-- Task prompt --
Where a picture appears in the data below, exclude it; restate everything else word for word.

- - - -

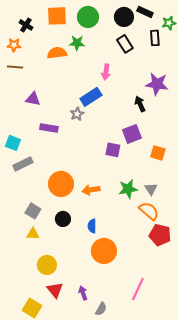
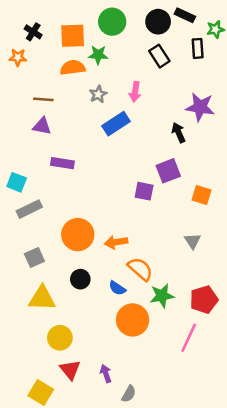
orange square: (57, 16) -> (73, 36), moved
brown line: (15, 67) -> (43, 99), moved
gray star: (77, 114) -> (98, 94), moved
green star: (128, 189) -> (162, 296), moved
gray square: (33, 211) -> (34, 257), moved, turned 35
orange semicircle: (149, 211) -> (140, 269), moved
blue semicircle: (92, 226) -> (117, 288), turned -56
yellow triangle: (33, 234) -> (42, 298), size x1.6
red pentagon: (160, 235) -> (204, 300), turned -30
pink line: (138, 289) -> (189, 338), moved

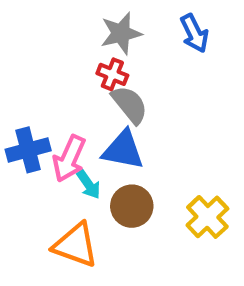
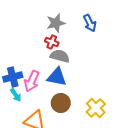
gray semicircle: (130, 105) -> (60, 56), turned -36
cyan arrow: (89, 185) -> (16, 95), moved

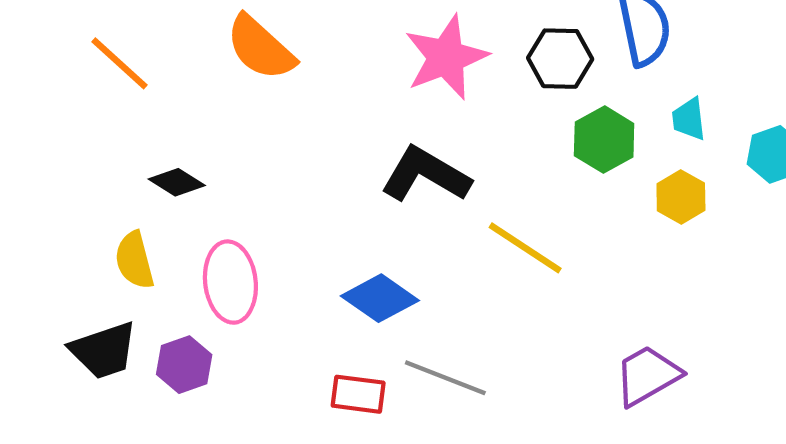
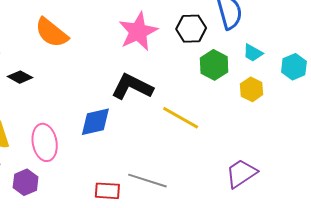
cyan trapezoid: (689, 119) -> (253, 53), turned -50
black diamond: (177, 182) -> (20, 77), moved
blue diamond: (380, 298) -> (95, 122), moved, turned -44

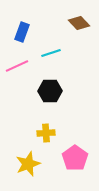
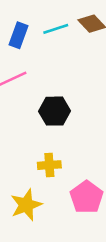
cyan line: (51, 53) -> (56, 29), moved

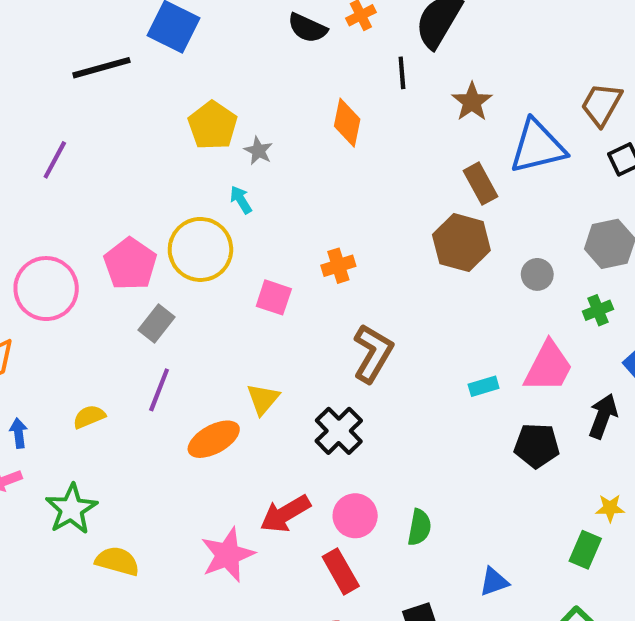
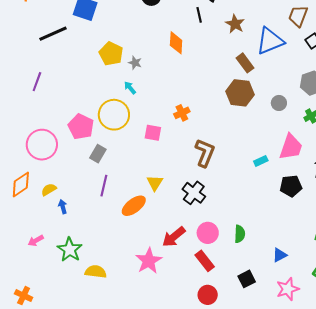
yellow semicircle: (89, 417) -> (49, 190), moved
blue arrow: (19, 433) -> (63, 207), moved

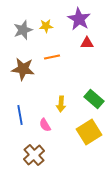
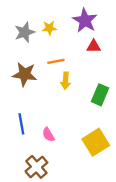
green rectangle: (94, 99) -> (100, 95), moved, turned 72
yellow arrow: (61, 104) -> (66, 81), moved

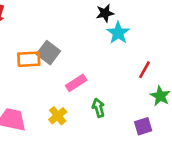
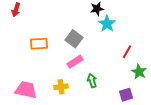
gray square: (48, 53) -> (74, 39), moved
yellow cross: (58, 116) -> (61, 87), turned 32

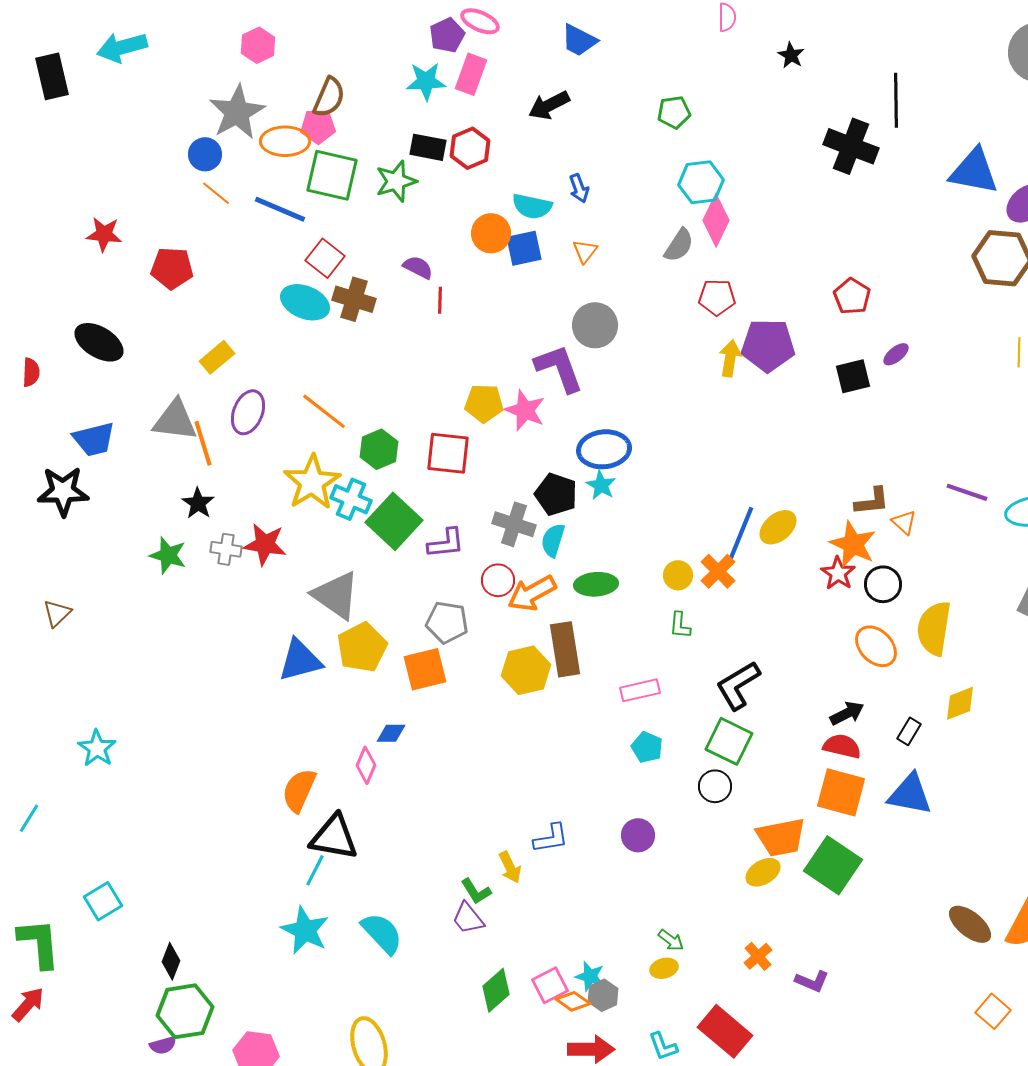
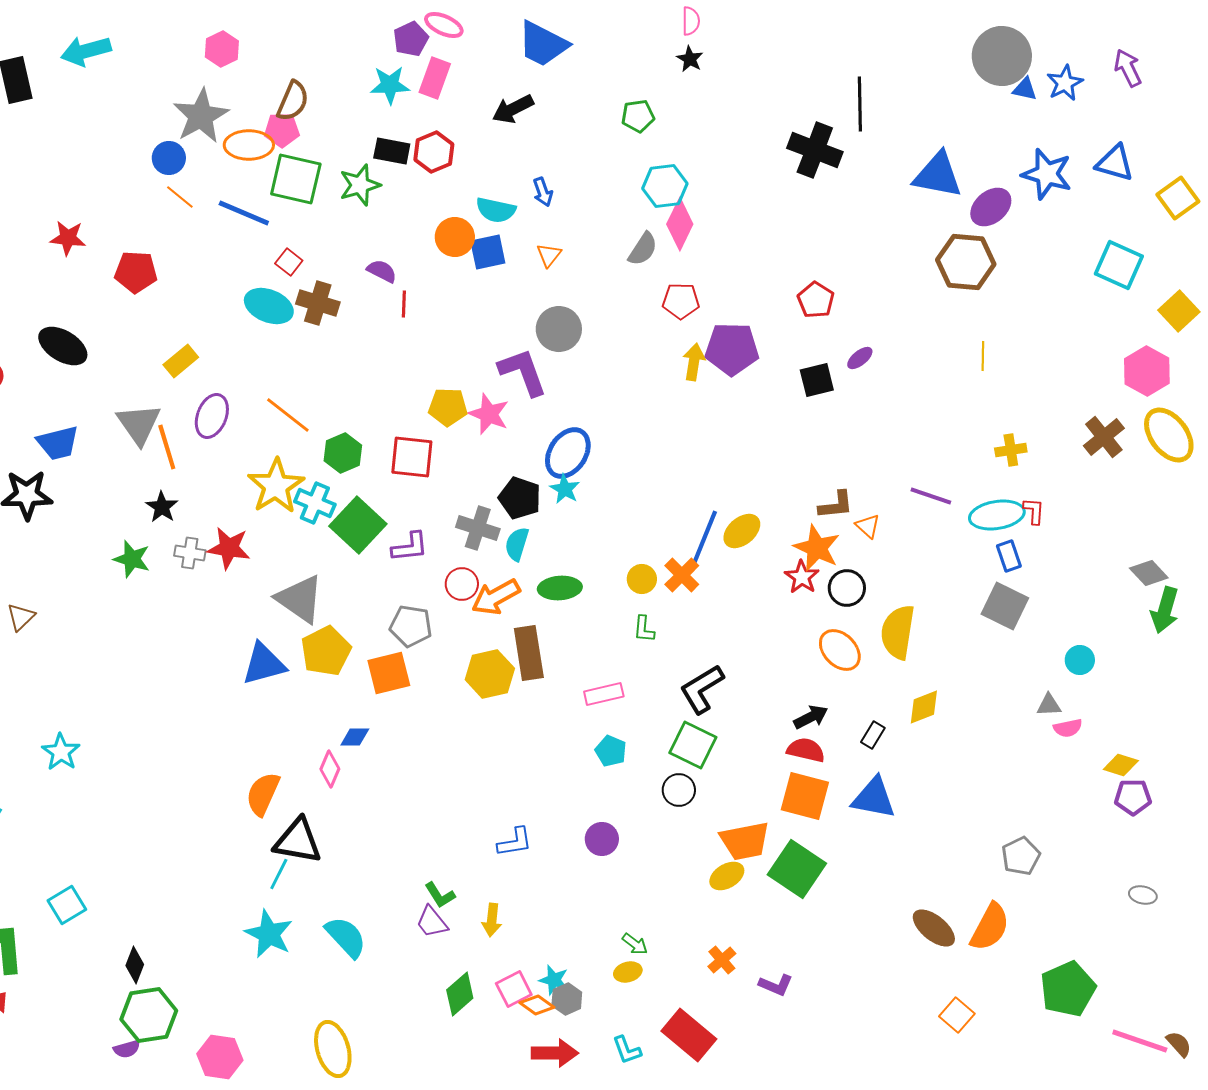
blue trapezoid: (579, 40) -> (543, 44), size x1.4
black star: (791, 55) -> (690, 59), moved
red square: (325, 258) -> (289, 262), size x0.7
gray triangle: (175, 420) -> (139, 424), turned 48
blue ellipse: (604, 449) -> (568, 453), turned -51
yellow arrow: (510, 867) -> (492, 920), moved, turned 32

- - - -

-- Exercise response --
orange square: (57, 16) -> (73, 36), moved
brown line: (15, 67) -> (43, 99), moved
gray star: (77, 114) -> (98, 94), moved
green star: (128, 189) -> (162, 296), moved
gray square: (33, 211) -> (34, 257), moved, turned 35
orange semicircle: (149, 211) -> (140, 269), moved
blue semicircle: (92, 226) -> (117, 288), turned -56
yellow triangle: (33, 234) -> (42, 298), size x1.6
red pentagon: (160, 235) -> (204, 300), turned -30
pink line: (138, 289) -> (189, 338), moved

gray semicircle: (130, 105) -> (60, 56), turned -36
cyan arrow: (89, 185) -> (16, 95), moved

cyan trapezoid: (689, 119) -> (253, 53), turned -50
black diamond: (177, 182) -> (20, 77), moved
blue diamond: (380, 298) -> (95, 122), moved, turned -44

cyan line: (51, 53) -> (56, 29), moved

yellow semicircle: (89, 417) -> (49, 190), moved
blue arrow: (19, 433) -> (63, 207), moved

green rectangle: (94, 99) -> (100, 95), moved, turned 72
yellow arrow: (61, 104) -> (66, 81), moved

gray square: (48, 53) -> (74, 39), moved
yellow cross: (58, 116) -> (61, 87), turned 32

blue trapezoid: (579, 40) -> (543, 44), size x1.4
black star: (791, 55) -> (690, 59), moved
red square: (325, 258) -> (289, 262), size x0.7
gray triangle: (175, 420) -> (139, 424), turned 48
blue ellipse: (604, 449) -> (568, 453), turned -51
yellow arrow: (510, 867) -> (492, 920), moved, turned 32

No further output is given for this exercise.